======== Task input
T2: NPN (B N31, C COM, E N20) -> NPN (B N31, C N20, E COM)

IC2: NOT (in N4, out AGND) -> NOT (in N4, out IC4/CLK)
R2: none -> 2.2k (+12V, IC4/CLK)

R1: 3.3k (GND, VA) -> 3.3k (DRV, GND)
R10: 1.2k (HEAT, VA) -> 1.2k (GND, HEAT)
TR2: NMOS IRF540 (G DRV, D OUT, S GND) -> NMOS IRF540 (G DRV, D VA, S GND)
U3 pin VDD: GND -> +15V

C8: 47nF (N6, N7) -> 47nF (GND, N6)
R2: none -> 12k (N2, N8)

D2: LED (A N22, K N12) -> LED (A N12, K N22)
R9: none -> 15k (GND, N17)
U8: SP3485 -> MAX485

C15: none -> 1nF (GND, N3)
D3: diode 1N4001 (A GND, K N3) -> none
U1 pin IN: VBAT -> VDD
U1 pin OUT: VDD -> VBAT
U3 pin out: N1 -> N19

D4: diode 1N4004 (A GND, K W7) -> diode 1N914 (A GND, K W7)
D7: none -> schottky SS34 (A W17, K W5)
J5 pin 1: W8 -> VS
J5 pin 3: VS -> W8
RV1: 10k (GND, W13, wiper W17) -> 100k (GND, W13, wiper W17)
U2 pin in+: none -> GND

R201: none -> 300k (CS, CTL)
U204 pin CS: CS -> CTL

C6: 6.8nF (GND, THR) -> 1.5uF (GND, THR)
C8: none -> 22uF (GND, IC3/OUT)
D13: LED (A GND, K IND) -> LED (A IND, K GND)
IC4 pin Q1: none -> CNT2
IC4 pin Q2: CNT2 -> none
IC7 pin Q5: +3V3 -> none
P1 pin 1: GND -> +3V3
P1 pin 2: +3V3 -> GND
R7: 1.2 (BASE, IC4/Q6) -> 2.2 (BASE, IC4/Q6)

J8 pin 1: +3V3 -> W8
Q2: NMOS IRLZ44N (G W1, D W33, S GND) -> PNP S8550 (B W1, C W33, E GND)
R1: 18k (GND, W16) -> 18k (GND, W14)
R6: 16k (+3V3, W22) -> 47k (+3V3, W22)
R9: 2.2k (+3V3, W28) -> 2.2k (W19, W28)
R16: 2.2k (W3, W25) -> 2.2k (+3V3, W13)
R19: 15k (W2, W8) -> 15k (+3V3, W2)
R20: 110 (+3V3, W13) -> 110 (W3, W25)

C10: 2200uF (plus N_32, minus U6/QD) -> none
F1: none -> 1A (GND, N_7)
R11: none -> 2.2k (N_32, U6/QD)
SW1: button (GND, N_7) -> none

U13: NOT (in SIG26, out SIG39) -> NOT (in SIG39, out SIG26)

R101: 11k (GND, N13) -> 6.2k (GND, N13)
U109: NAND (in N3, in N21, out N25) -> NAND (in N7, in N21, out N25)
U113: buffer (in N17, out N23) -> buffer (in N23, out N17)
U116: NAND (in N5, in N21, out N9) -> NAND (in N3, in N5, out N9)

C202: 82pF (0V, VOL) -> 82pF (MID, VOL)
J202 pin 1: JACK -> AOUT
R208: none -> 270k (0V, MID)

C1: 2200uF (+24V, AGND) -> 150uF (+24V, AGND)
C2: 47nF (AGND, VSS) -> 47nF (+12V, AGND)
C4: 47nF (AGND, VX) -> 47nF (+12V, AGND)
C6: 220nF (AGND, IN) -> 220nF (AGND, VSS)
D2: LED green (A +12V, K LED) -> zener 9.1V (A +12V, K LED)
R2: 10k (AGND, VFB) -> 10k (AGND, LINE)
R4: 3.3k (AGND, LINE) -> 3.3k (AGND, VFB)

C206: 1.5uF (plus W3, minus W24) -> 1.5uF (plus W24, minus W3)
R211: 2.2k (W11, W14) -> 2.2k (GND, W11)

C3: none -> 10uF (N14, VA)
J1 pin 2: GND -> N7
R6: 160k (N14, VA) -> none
================
Go through the records above and copy every line with the word "NAND".

Answer to the exercise →
U109: NAND (in N3, in N21, out N25) -> NAND (in N7, in N21, out N25)
U116: NAND (in N5, in N21, out N9) -> NAND (in N3, in N5, out N9)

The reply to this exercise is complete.